> SOURCE MATERIAL:
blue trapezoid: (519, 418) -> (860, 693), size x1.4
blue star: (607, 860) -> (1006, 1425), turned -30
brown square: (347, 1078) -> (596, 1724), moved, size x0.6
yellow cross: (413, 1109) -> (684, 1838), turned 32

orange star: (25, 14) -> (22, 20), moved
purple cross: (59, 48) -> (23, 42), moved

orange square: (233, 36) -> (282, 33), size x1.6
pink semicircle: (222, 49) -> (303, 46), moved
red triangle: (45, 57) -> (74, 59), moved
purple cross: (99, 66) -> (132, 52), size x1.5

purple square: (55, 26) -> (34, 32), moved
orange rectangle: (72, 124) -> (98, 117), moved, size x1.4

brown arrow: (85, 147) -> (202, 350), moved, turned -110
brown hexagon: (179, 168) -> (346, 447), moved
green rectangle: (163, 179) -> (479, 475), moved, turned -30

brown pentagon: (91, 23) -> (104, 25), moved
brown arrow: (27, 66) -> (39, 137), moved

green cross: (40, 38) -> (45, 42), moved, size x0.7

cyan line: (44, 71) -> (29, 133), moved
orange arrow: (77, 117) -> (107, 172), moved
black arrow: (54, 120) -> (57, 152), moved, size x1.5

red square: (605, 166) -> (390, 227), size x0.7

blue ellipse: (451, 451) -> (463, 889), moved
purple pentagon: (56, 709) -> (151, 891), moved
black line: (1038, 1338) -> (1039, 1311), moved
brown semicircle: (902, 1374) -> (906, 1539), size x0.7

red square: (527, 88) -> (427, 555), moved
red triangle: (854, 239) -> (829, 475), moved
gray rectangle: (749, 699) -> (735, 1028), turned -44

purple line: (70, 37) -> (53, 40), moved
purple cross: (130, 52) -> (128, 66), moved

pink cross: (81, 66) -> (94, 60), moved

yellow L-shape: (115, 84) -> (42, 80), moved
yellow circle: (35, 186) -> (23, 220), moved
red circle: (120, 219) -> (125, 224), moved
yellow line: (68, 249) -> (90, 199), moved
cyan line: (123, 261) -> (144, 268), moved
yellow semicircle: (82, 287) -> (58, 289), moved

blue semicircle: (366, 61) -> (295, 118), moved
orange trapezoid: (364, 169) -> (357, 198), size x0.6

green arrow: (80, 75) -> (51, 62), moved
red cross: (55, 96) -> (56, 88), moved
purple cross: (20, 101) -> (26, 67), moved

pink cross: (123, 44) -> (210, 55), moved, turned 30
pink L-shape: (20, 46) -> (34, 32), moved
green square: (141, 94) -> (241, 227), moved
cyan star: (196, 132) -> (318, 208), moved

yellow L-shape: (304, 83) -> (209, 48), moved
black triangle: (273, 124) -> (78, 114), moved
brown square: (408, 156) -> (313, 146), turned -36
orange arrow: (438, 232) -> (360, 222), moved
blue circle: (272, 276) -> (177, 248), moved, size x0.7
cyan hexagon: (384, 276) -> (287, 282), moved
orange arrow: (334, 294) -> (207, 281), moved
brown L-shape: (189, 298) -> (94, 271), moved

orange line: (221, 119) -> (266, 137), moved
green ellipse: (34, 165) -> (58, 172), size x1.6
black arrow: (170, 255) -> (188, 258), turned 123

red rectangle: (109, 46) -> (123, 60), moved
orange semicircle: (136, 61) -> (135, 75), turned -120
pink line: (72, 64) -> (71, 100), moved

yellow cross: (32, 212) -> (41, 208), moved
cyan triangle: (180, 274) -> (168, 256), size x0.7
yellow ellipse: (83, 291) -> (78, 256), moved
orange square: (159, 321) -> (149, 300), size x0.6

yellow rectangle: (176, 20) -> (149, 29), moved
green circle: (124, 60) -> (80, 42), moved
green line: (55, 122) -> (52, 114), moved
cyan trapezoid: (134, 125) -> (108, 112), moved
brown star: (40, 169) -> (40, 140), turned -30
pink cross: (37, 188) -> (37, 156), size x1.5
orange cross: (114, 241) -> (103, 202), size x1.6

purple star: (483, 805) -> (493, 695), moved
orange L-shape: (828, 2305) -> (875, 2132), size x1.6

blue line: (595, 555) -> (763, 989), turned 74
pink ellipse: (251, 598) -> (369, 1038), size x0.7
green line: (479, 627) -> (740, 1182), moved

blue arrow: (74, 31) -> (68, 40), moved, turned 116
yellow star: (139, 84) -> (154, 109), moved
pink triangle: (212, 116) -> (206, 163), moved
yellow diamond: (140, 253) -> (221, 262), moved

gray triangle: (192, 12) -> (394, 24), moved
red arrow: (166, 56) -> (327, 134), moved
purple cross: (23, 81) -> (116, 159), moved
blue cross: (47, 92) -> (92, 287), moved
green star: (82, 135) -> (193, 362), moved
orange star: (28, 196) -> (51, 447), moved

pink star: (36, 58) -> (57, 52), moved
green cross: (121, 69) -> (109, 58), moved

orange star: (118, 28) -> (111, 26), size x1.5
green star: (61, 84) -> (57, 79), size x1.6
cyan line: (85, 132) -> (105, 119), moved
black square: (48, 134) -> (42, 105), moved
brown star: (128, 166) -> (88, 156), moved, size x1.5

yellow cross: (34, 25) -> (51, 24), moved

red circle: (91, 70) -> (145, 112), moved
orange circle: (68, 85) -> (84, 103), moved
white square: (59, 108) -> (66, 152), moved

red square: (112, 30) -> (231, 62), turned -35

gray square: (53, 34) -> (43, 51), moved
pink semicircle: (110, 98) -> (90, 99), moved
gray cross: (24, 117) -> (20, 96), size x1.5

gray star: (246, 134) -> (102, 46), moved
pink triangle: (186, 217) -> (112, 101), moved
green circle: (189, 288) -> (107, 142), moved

> WHAT THE TASK ASKS:
Copy out each line of the entries that holds "pink".

> TASK ANSWER:
pink semicircle: (222, 49) -> (303, 46), moved
pink cross: (81, 66) -> (94, 60), moved
pink cross: (123, 44) -> (210, 55), moved, turned 30
pink L-shape: (20, 46) -> (34, 32), moved
pink line: (72, 64) -> (71, 100), moved
pink cross: (37, 188) -> (37, 156), size x1.5
pink ellipse: (251, 598) -> (369, 1038), size x0.7
pink triangle: (212, 116) -> (206, 163), moved
pink star: (36, 58) -> (57, 52), moved
pink semicircle: (110, 98) -> (90, 99), moved
pink triangle: (186, 217) -> (112, 101), moved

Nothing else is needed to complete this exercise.